**How to complete this task**
The word "down" marks the lines you need; copy each of them from the data.

**Supplied information**
# # # #

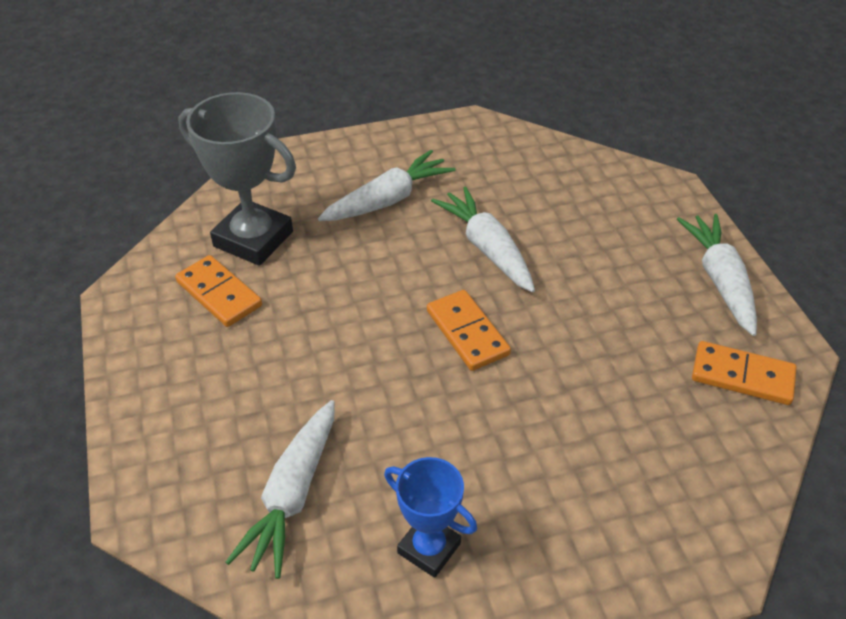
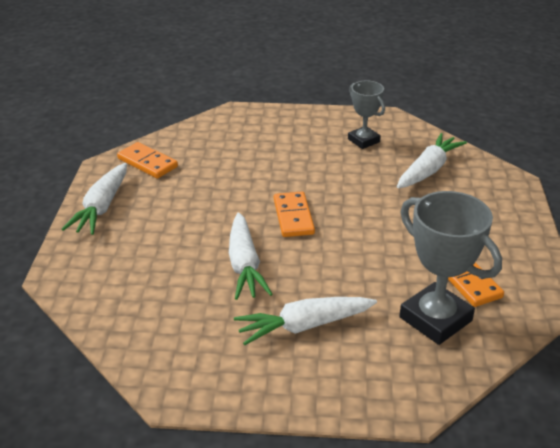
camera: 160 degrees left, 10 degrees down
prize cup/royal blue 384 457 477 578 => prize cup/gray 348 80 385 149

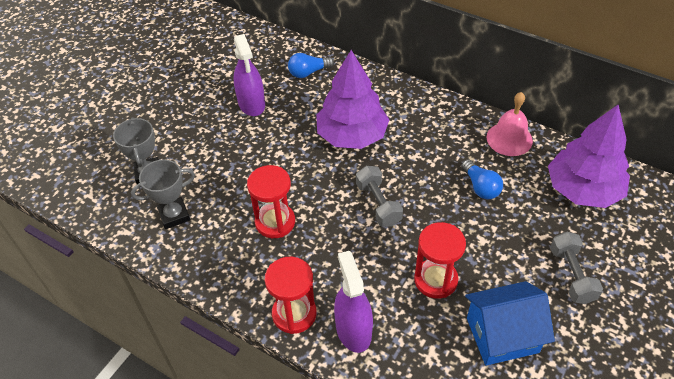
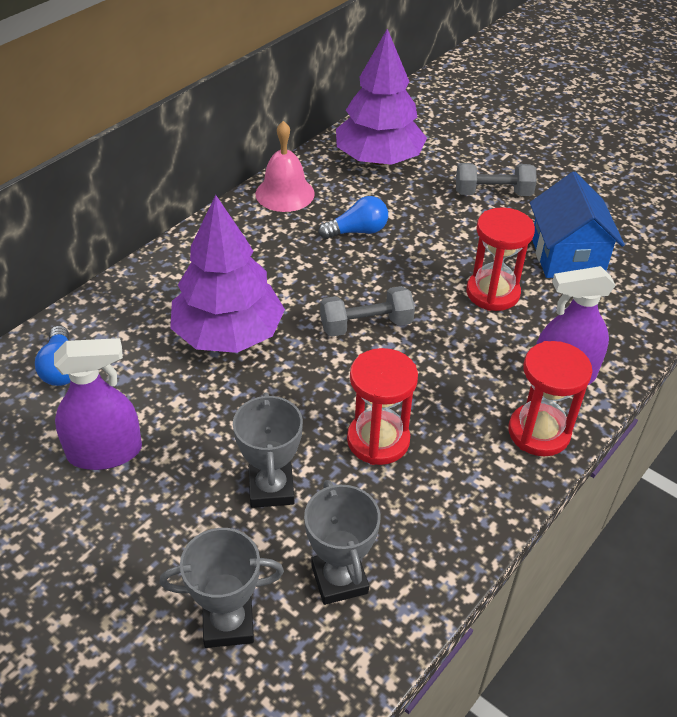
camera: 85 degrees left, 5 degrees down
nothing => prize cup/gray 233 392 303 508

# # # #

**Expected answer**
camera: 160 degrees left, 10 degrees down
camera: 85 degrees left, 5 degrees down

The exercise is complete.